* DIRECTIONS FOR THIS TASK
Skip the images and return the records below exactly.

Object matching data
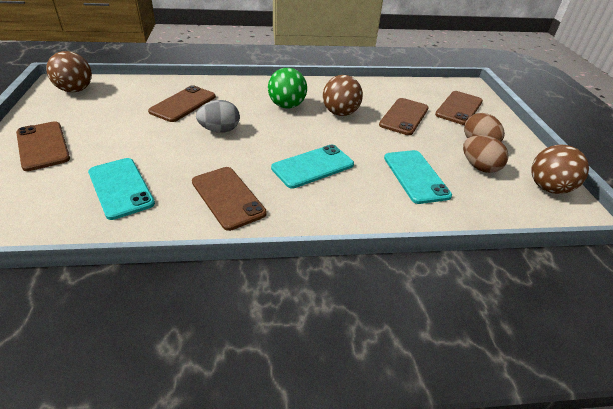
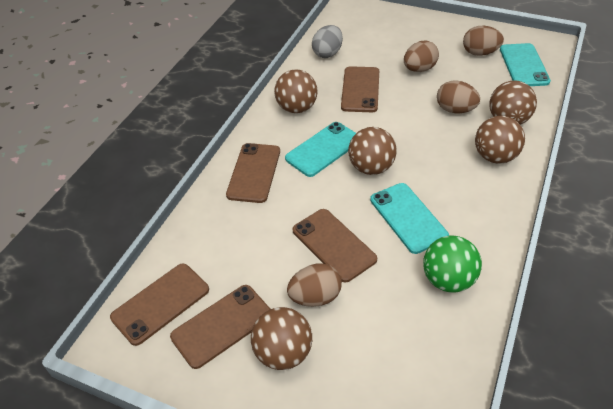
brown ball: 3 -> 5
brown egg: 2 -> 4

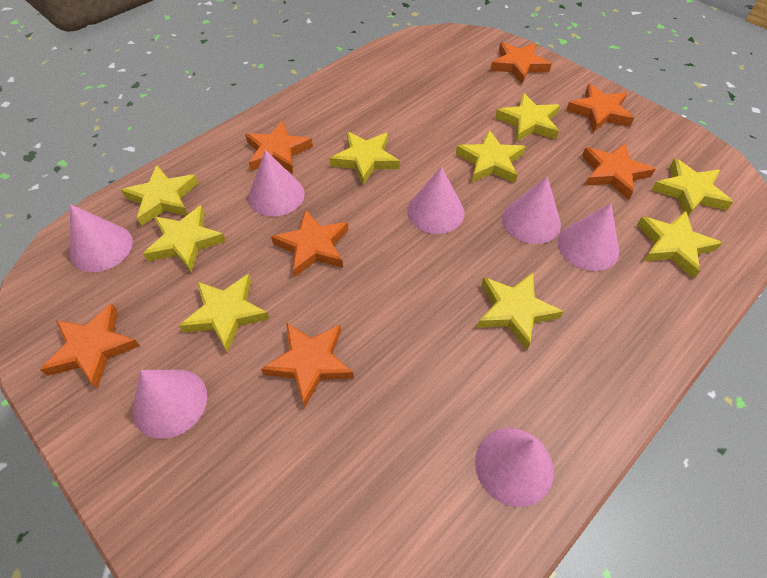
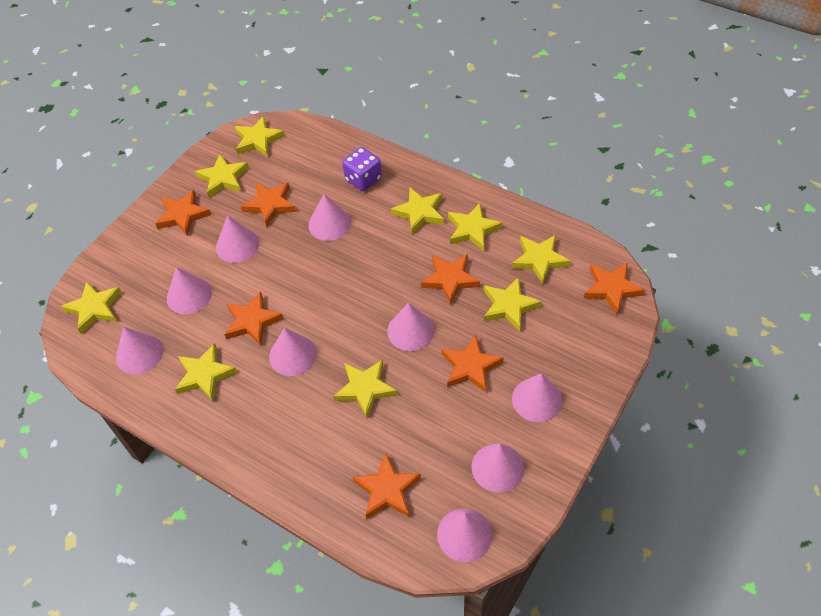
pink cone: 7 -> 9
purple dice: 0 -> 1

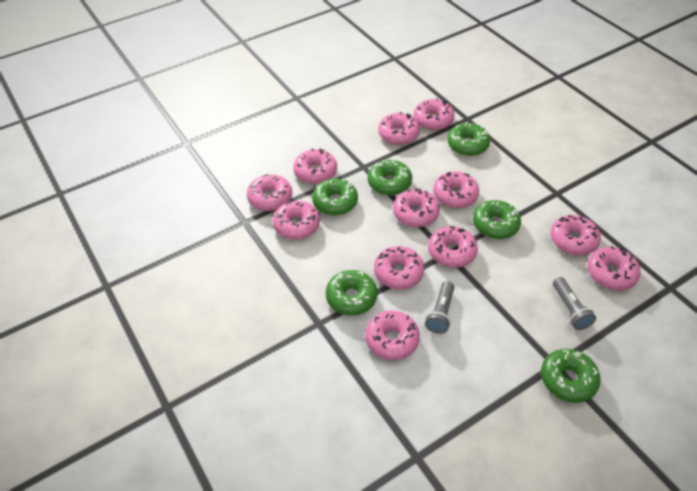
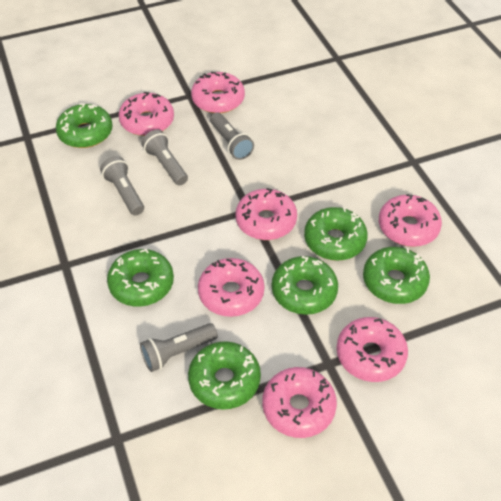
grey flashlight: 2 -> 4
pink donut: 12 -> 7

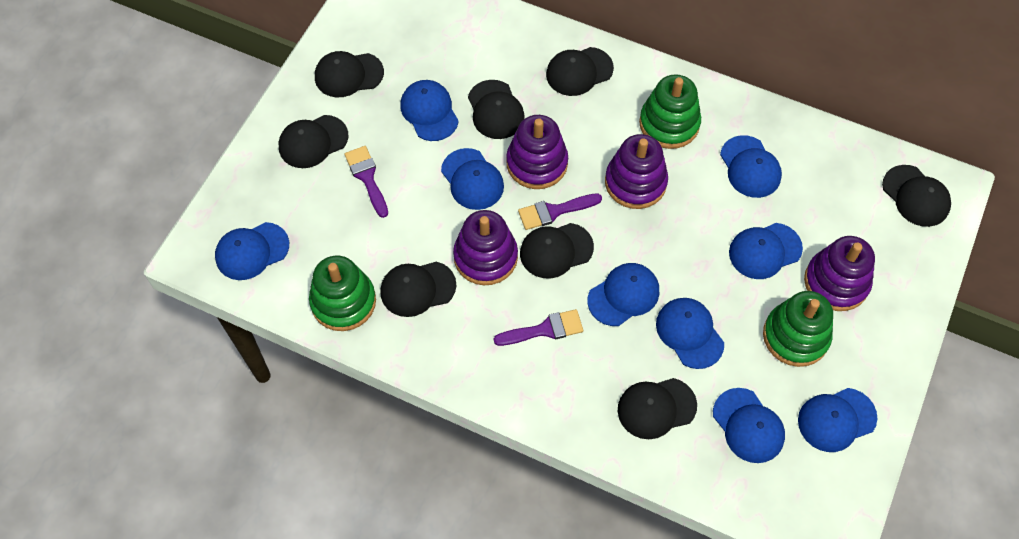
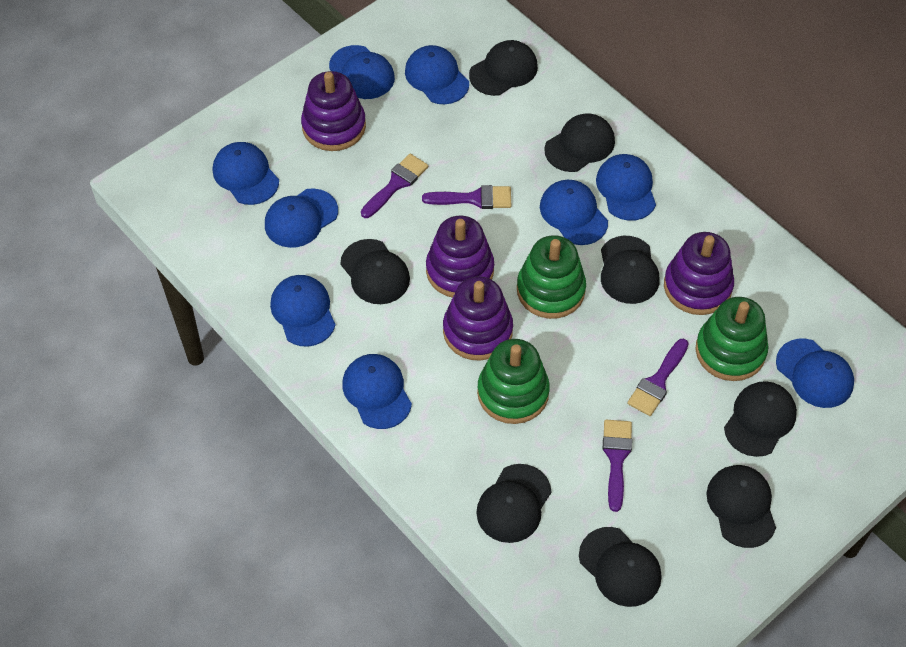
purple brush: 3 -> 4

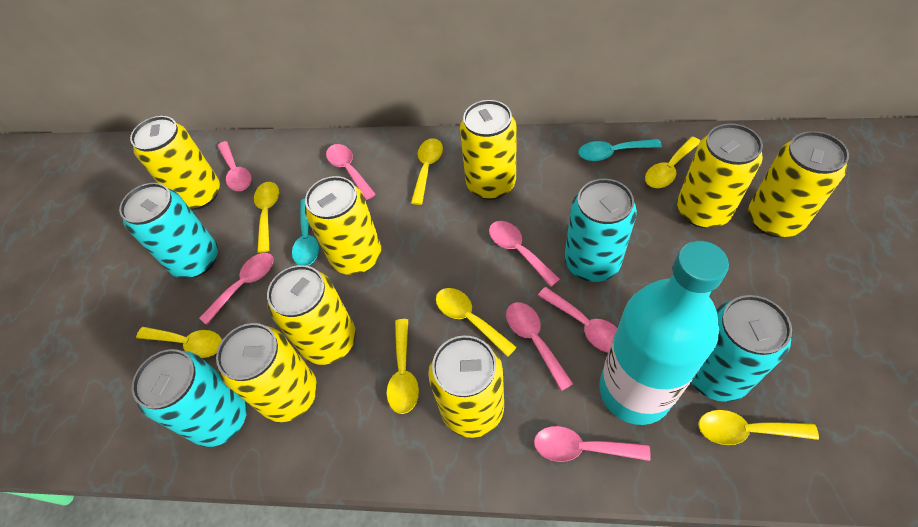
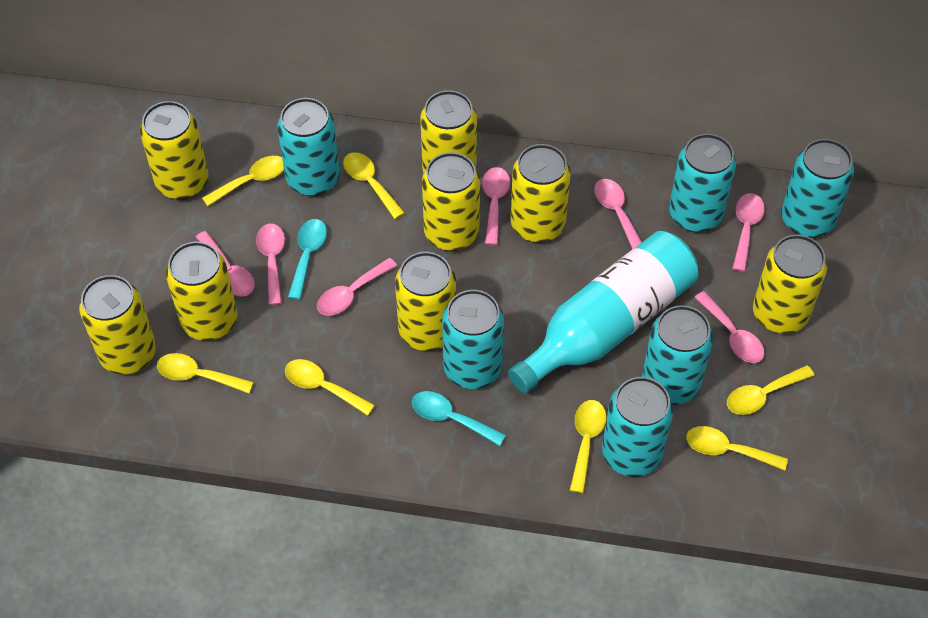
turquoise can: 4 -> 6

* EXPECTED OUTPUT
brown ball: 3 -> 5
brown egg: 2 -> 4

pink cone: 7 -> 9
purple dice: 0 -> 1

grey flashlight: 2 -> 4
pink donut: 12 -> 7

purple brush: 3 -> 4

turquoise can: 4 -> 6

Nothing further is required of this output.